DATASET EXTRACT:
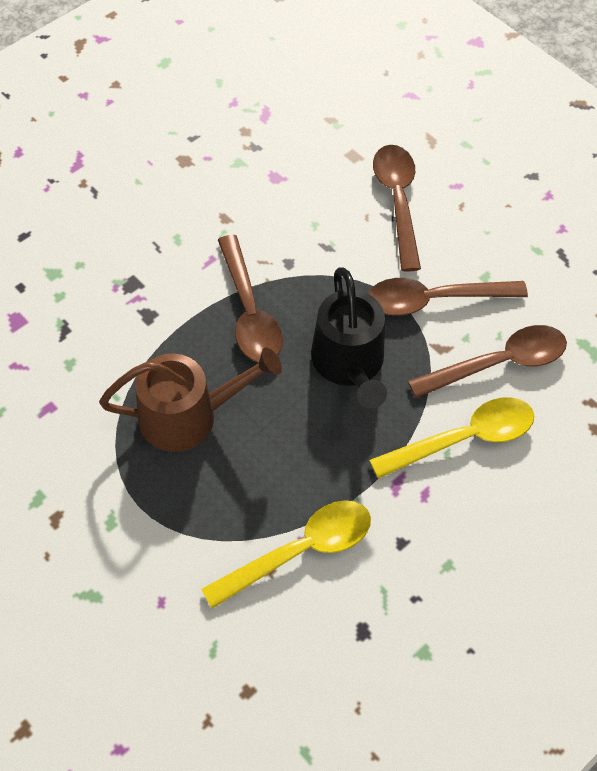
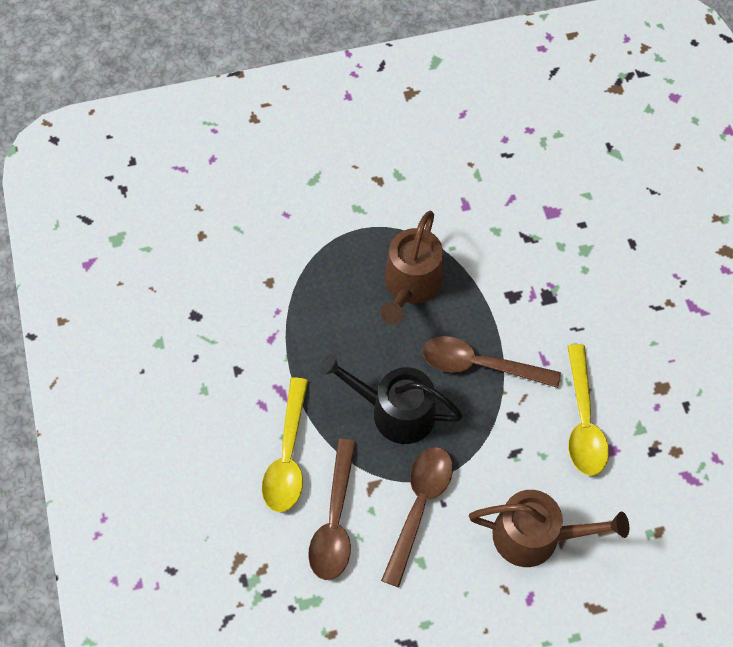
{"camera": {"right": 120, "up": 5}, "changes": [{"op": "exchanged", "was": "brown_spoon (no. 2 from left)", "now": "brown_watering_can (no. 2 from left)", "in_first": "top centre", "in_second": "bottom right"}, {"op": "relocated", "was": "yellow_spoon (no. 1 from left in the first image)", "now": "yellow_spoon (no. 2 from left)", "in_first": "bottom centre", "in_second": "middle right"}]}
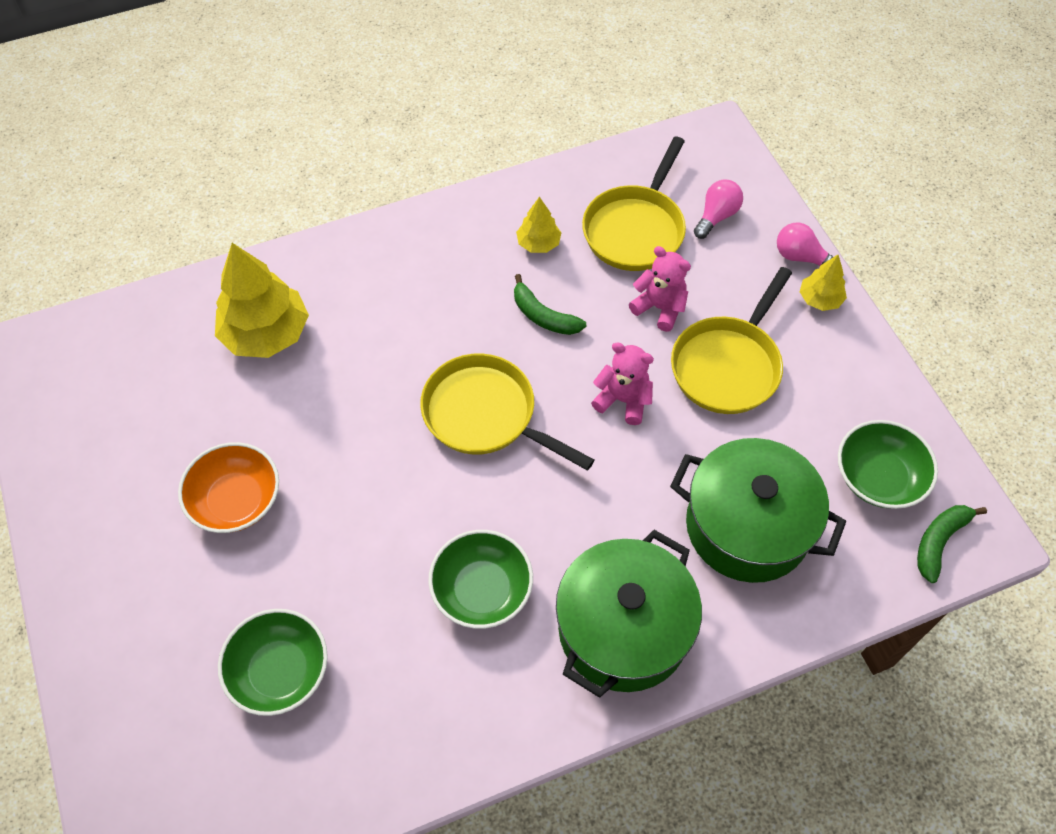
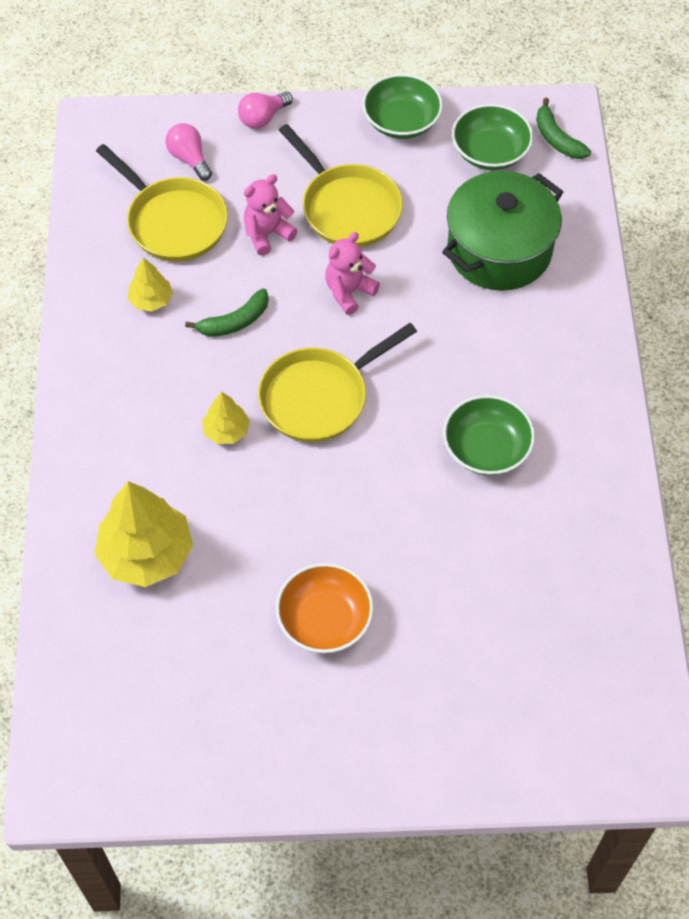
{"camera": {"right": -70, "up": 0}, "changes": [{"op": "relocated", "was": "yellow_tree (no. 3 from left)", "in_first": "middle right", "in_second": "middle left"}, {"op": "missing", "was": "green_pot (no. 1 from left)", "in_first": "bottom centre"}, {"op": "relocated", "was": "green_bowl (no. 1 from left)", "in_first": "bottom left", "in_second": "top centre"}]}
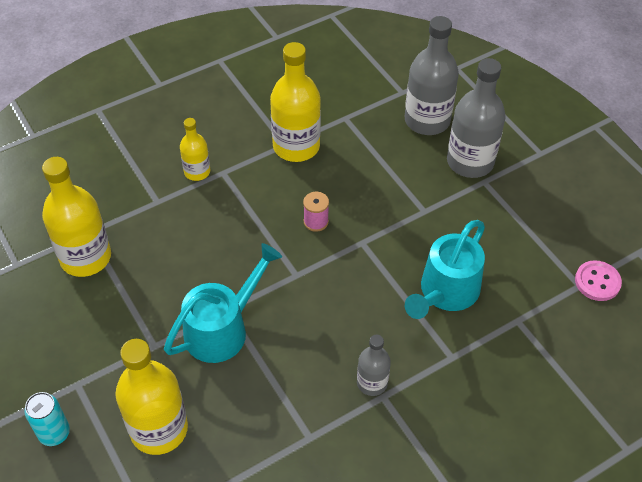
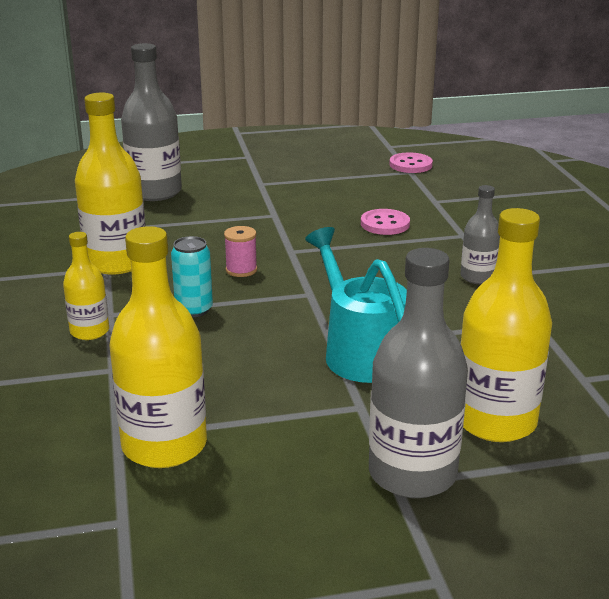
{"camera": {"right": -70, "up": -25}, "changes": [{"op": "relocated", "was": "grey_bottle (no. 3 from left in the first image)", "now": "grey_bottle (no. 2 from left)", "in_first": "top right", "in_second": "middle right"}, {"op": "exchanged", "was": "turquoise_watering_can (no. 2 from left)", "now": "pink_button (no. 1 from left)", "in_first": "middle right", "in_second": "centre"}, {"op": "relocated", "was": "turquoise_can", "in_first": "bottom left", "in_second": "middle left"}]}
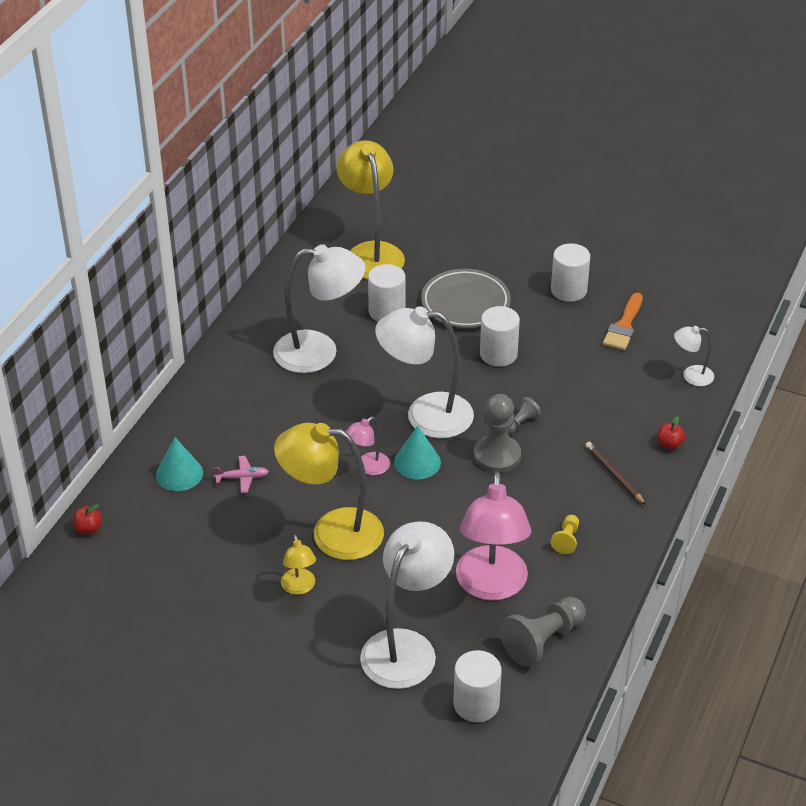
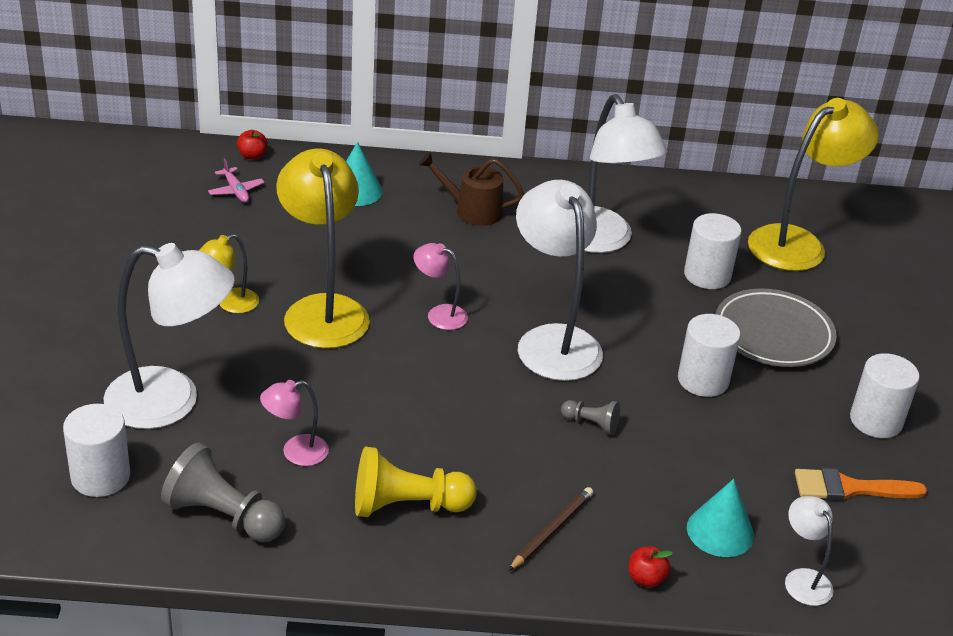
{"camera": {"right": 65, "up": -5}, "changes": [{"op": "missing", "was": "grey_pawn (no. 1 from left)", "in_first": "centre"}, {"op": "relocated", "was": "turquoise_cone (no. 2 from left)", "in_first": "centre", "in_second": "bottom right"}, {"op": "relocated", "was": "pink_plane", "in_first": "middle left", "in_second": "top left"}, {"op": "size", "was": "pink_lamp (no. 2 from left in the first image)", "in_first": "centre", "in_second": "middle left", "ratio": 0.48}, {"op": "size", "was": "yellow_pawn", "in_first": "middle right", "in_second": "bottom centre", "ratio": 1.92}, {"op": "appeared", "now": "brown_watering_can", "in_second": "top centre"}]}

TASK STATEMENT:
Start at the first line and set down all of the data exactly, passing over the pictures.

OUTPUT FOR THIS TASK:
{"camera": {"right": 120, "up": 5}, "changes": [{"op": "exchanged", "was": "brown_spoon (no. 2 from left)", "now": "brown_watering_can (no. 2 from left)", "in_first": "top centre", "in_second": "bottom right"}, {"op": "relocated", "was": "yellow_spoon (no. 1 from left in the first image)", "now": "yellow_spoon (no. 2 from left)", "in_first": "bottom centre", "in_second": "middle right"}]}
{"camera": {"right": -70, "up": 0}, "changes": [{"op": "relocated", "was": "yellow_tree (no. 3 from left)", "in_first": "middle right", "in_second": "middle left"}, {"op": "missing", "was": "green_pot (no. 1 from left)", "in_first": "bottom centre"}, {"op": "relocated", "was": "green_bowl (no. 1 from left)", "in_first": "bottom left", "in_second": "top centre"}]}
{"camera": {"right": -70, "up": -25}, "changes": [{"op": "relocated", "was": "grey_bottle (no. 3 from left in the first image)", "now": "grey_bottle (no. 2 from left)", "in_first": "top right", "in_second": "middle right"}, {"op": "exchanged", "was": "turquoise_watering_can (no. 2 from left)", "now": "pink_button (no. 1 from left)", "in_first": "middle right", "in_second": "centre"}, {"op": "relocated", "was": "turquoise_can", "in_first": "bottom left", "in_second": "middle left"}]}
{"camera": {"right": 65, "up": -5}, "changes": [{"op": "missing", "was": "grey_pawn (no. 1 from left)", "in_first": "centre"}, {"op": "relocated", "was": "turquoise_cone (no. 2 from left)", "in_first": "centre", "in_second": "bottom right"}, {"op": "relocated", "was": "pink_plane", "in_first": "middle left", "in_second": "top left"}, {"op": "size", "was": "pink_lamp (no. 2 from left in the first image)", "in_first": "centre", "in_second": "middle left", "ratio": 0.48}, {"op": "size", "was": "yellow_pawn", "in_first": "middle right", "in_second": "bottom centre", "ratio": 1.92}, {"op": "appeared", "now": "brown_watering_can", "in_second": "top centre"}]}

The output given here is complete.